Directions for this task
Reproduce every record precisely, leaving no line out.

[Records from a dataset]
------------------------------------------------
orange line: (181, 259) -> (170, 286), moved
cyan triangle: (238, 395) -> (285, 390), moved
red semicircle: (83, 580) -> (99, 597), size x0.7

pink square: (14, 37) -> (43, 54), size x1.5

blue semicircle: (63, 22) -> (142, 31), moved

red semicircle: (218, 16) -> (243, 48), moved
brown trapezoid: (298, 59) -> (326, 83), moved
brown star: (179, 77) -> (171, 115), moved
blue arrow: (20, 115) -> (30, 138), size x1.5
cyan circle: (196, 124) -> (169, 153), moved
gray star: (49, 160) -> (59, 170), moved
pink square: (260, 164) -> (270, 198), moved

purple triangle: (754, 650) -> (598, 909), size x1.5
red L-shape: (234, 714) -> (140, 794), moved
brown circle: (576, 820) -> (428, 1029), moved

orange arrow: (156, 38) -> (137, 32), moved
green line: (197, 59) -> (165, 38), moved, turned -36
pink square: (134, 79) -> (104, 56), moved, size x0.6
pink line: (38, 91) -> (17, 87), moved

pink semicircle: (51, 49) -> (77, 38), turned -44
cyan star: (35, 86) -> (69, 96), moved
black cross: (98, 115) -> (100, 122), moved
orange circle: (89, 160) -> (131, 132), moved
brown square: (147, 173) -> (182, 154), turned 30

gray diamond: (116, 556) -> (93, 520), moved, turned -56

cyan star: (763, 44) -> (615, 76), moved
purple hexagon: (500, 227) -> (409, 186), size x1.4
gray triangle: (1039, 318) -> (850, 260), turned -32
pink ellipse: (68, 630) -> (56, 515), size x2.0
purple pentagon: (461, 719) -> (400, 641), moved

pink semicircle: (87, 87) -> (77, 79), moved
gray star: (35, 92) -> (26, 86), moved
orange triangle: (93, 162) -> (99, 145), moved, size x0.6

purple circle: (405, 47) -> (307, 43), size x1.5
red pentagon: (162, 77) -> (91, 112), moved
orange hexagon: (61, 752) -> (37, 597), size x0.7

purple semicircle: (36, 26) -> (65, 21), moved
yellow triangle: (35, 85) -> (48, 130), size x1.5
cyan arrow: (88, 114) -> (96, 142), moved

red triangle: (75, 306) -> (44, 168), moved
------------------------------------------------
Exercise result
orange line: (181, 259) -> (170, 286), moved
cyan triangle: (238, 395) -> (285, 390), moved
red semicircle: (83, 580) -> (99, 597), size x0.7

pink square: (14, 37) -> (43, 54), size x1.5

blue semicircle: (63, 22) -> (142, 31), moved

red semicircle: (218, 16) -> (243, 48), moved
brown trapezoid: (298, 59) -> (326, 83), moved
brown star: (179, 77) -> (171, 115), moved
blue arrow: (20, 115) -> (30, 138), size x1.5
cyan circle: (196, 124) -> (169, 153), moved
gray star: (49, 160) -> (59, 170), moved
pink square: (260, 164) -> (270, 198), moved

purple triangle: (754, 650) -> (598, 909), size x1.5
red L-shape: (234, 714) -> (140, 794), moved
brown circle: (576, 820) -> (428, 1029), moved

orange arrow: (156, 38) -> (137, 32), moved
green line: (197, 59) -> (165, 38), moved, turned -36
pink square: (134, 79) -> (104, 56), moved, size x0.6
pink line: (38, 91) -> (17, 87), moved

pink semicircle: (51, 49) -> (77, 38), turned -44
cyan star: (35, 86) -> (69, 96), moved
black cross: (98, 115) -> (100, 122), moved
orange circle: (89, 160) -> (131, 132), moved
brown square: (147, 173) -> (182, 154), turned 30

gray diamond: (116, 556) -> (93, 520), moved, turned -56

cyan star: (763, 44) -> (615, 76), moved
purple hexagon: (500, 227) -> (409, 186), size x1.4
gray triangle: (1039, 318) -> (850, 260), turned -32
pink ellipse: (68, 630) -> (56, 515), size x2.0
purple pentagon: (461, 719) -> (400, 641), moved

pink semicircle: (87, 87) -> (77, 79), moved
gray star: (35, 92) -> (26, 86), moved
orange triangle: (93, 162) -> (99, 145), moved, size x0.6

purple circle: (405, 47) -> (307, 43), size x1.5
red pentagon: (162, 77) -> (91, 112), moved
orange hexagon: (61, 752) -> (37, 597), size x0.7

purple semicircle: (36, 26) -> (65, 21), moved
yellow triangle: (35, 85) -> (48, 130), size x1.5
cyan arrow: (88, 114) -> (96, 142), moved

red triangle: (75, 306) -> (44, 168), moved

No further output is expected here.